> **PROMPT**
Copy out all lines in the material below that contain the string "none".

> **DATA FOR THIS TASK**
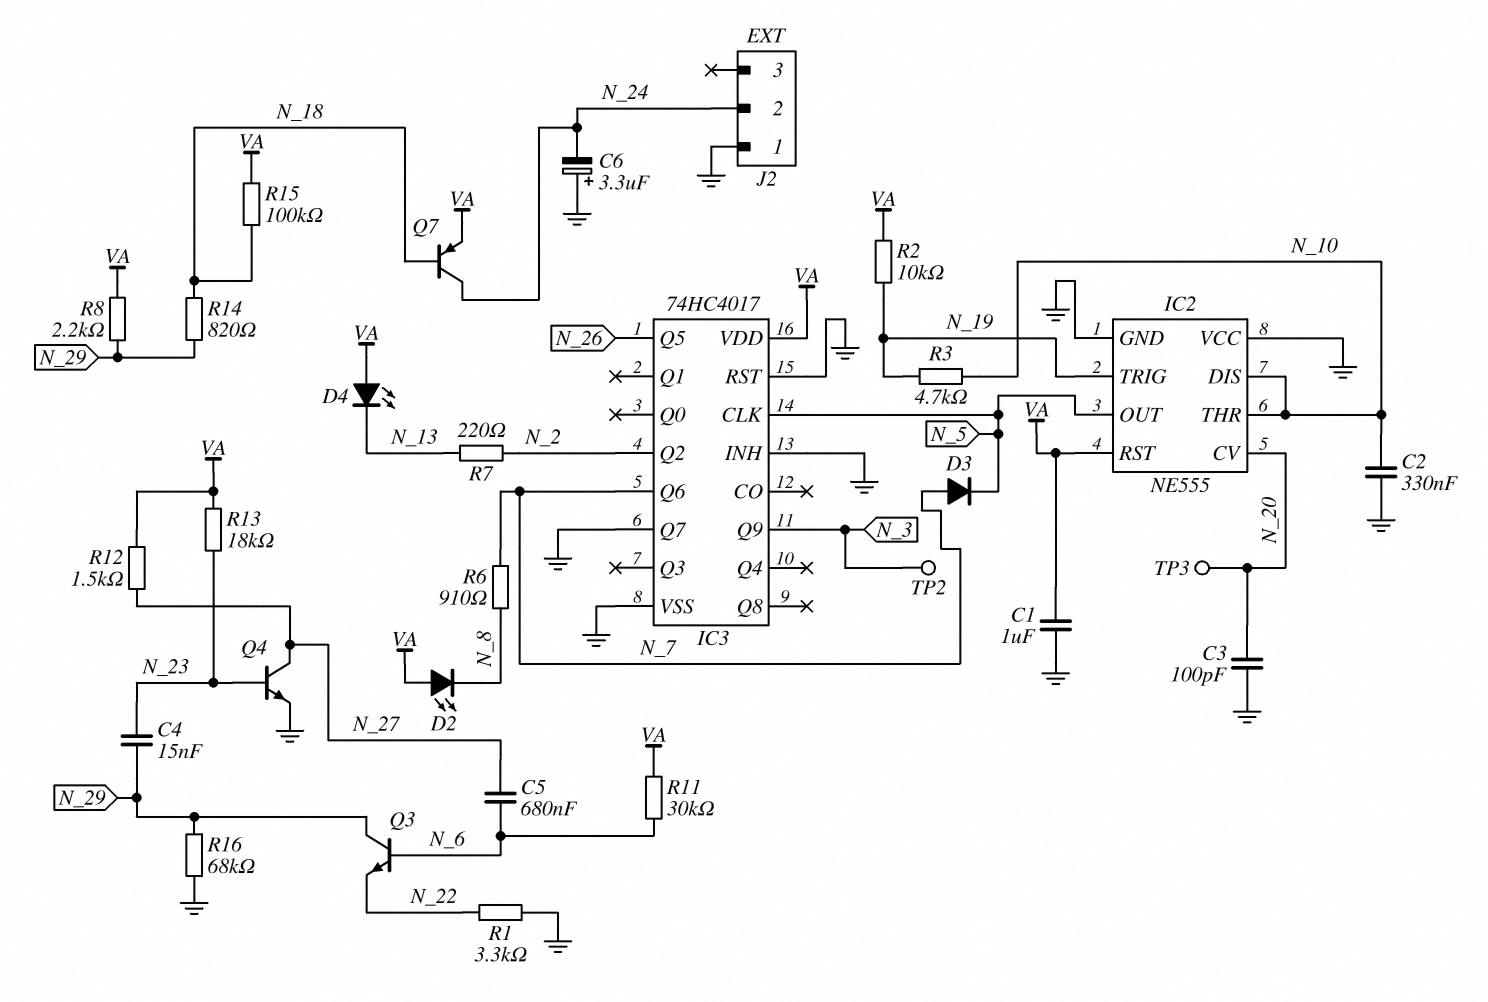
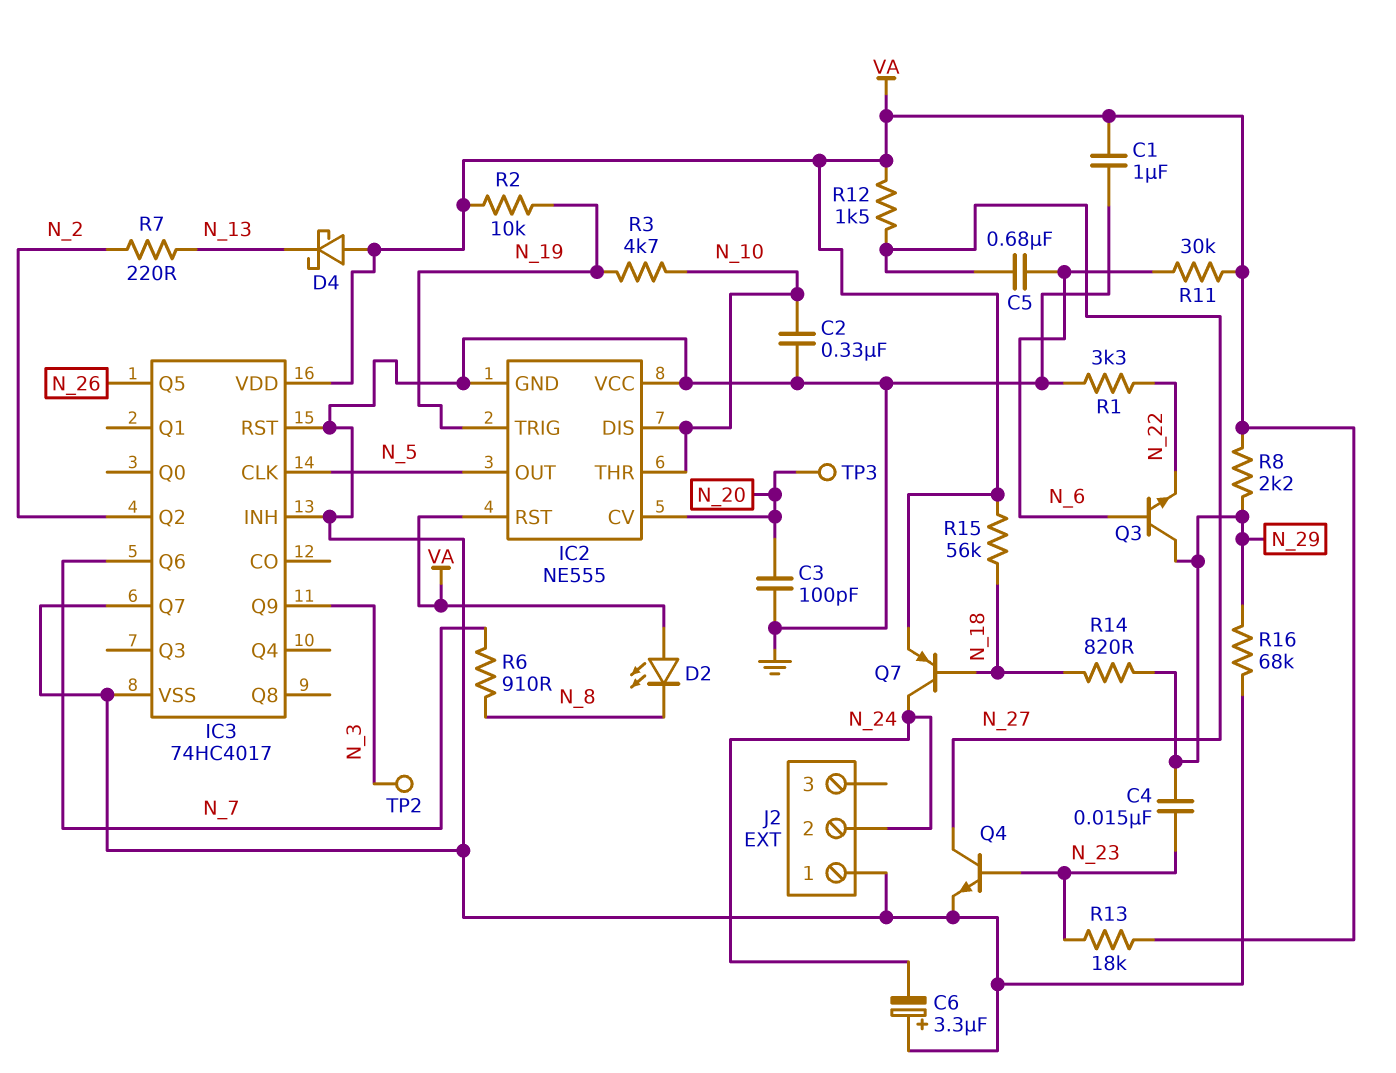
D3: diode (A N_7, K N_5) -> none
D4: LED (A VA, K N_13) -> schottky (A VA, K N_13)
R15: 100k (N_18, VA) -> 56k (N_18, VA)

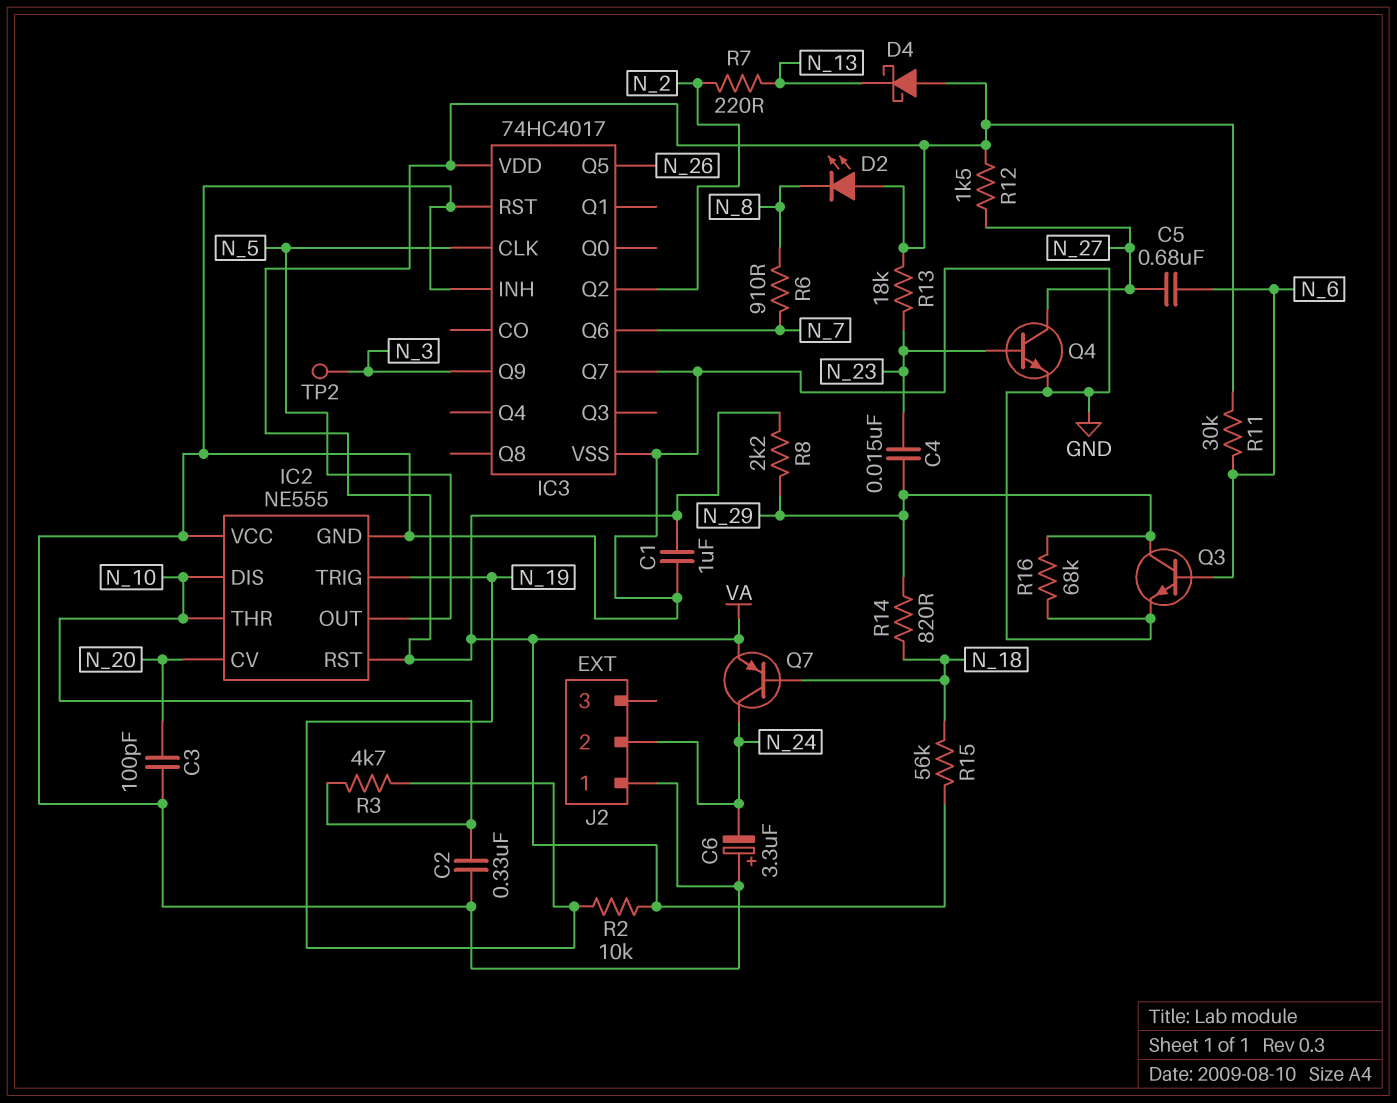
Q3: NPN (B N_6, C N_29, E N_22) -> NPN (B N_6, C N_29, E GND)
R1: 3.3k (GND, N_22) -> none
TP3: test point (N_20) -> none

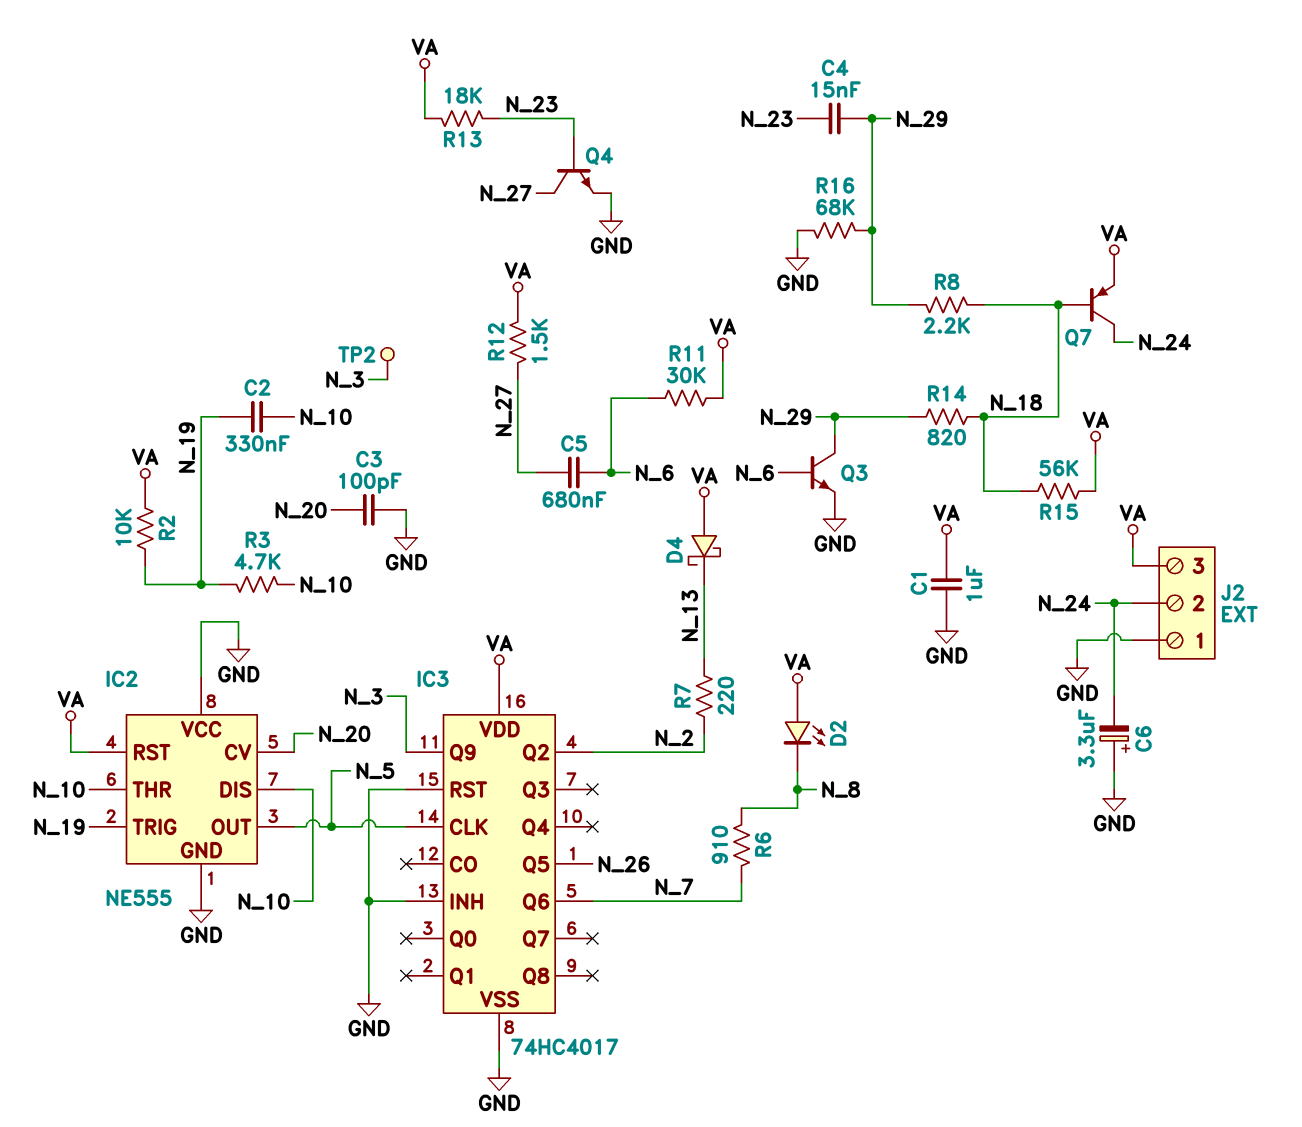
C2: 330nF (GND, N_10) -> 330nF (N_10, N_19)
IC3 pin Q7: GND -> none
J2 pin 3: none -> VA
R8: 2.2k (N_29, VA) -> 2.2k (N_18, N_29)

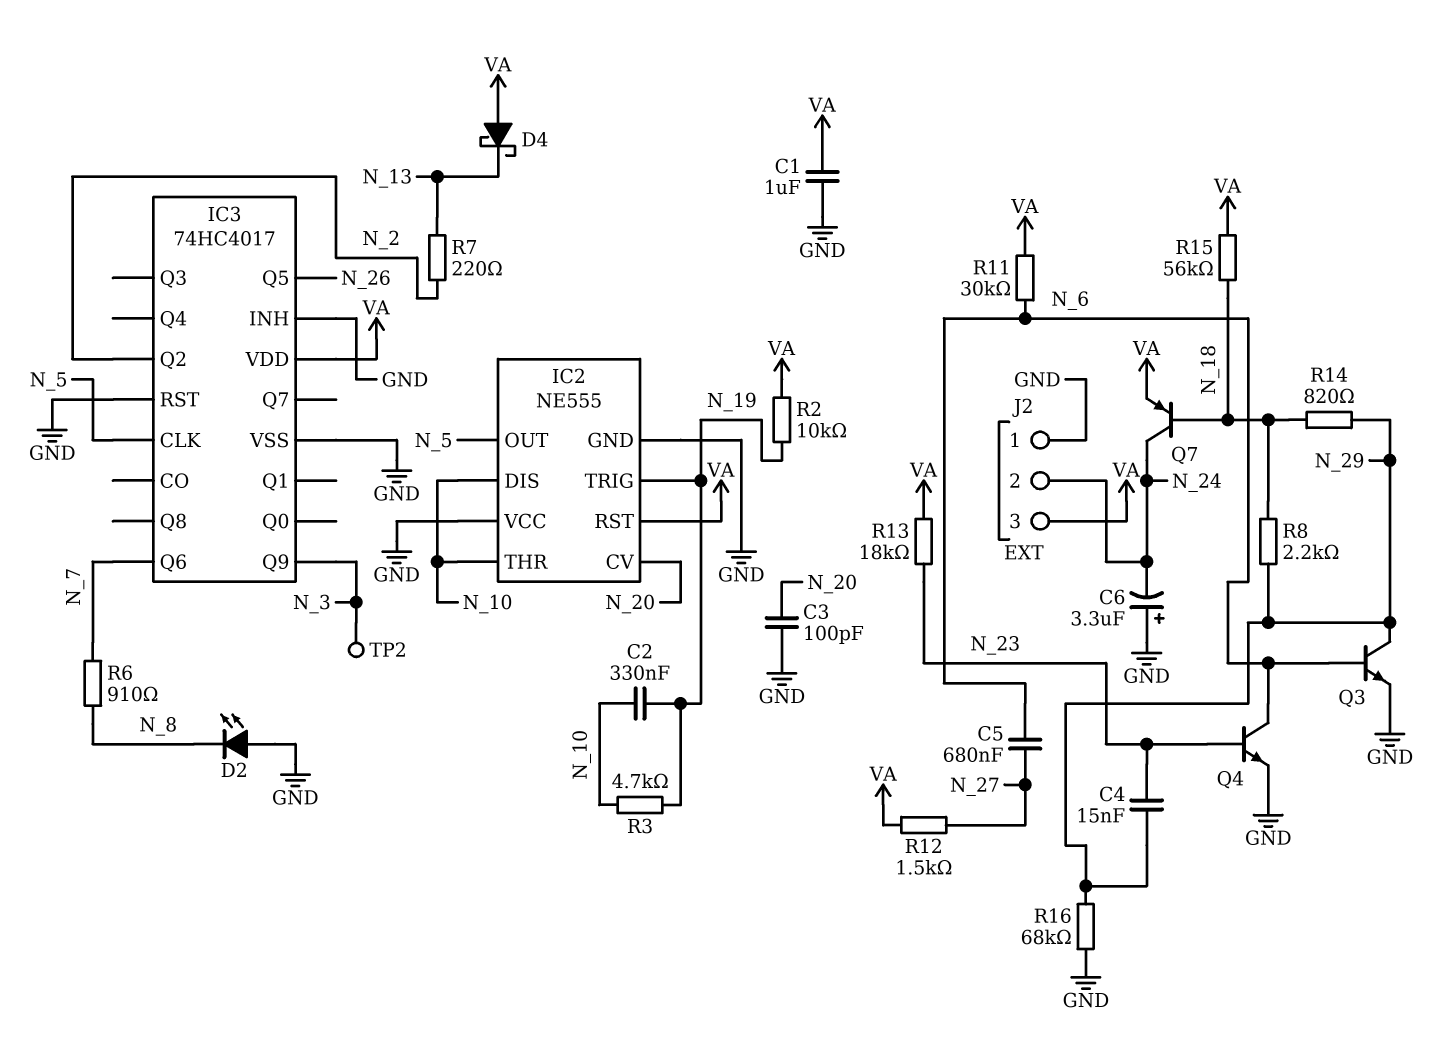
D2: LED (A VA, K N_8) -> LED (A GND, K N_8)
Q4: NPN (B N_23, C N_27, E GND) -> NPN (B N_23, C N_6, E GND)

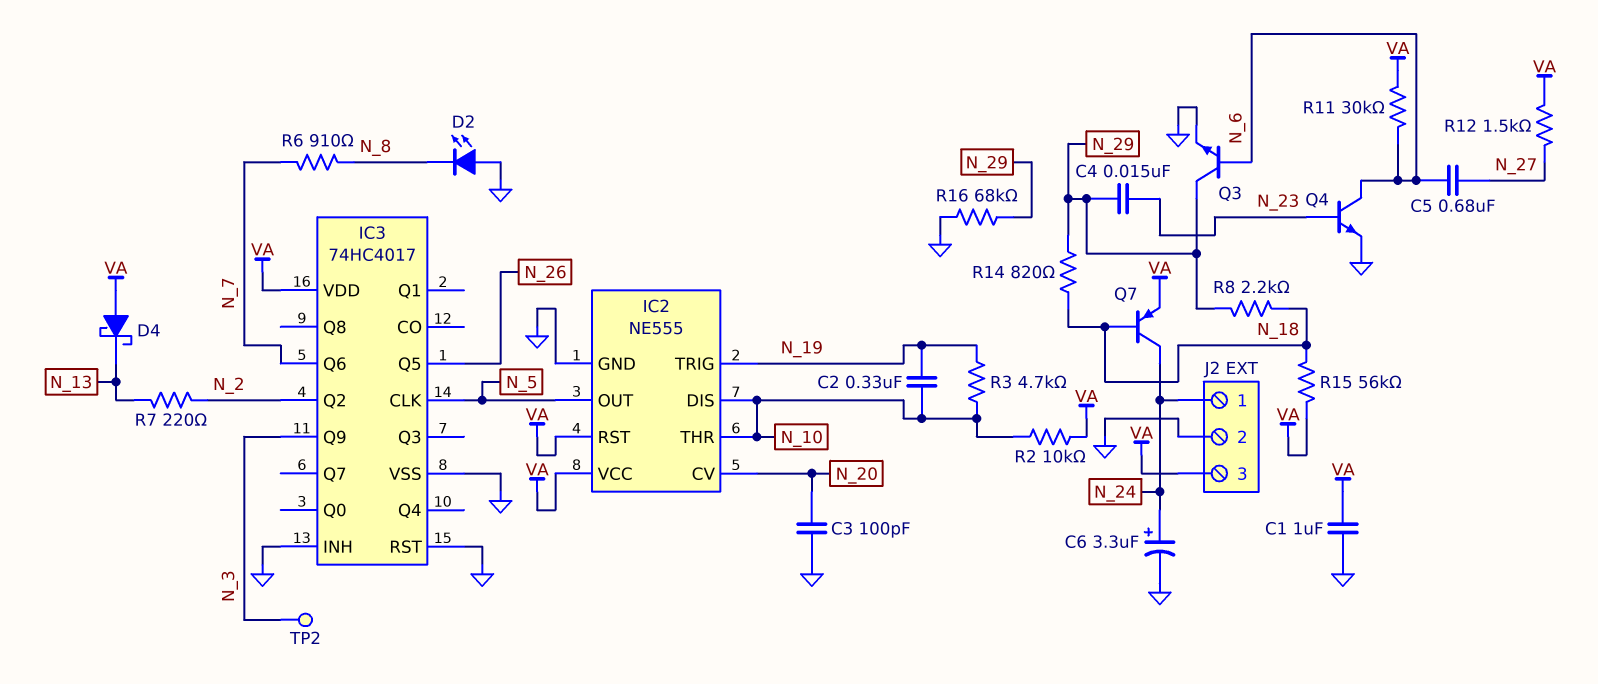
C6: 3.3uF (plus GND, minus N_24) -> 3.3uF (plus N_24, minus GND)
IC2 pin VCC: GND -> VA
J2 pin 1: GND -> N_24
J2 pin 2: N_24 -> GND
R2: 10k (N_19, VA) -> 10k (N_10, VA)
R13: 18k (N_23, VA) -> none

> **RESULT**
D3: diode (A N_7, K N_5) -> none
R1: 3.3k (GND, N_22) -> none
TP3: test point (N_20) -> none
IC3 pin Q7: GND -> none
J2 pin 3: none -> VA
R13: 18k (N_23, VA) -> none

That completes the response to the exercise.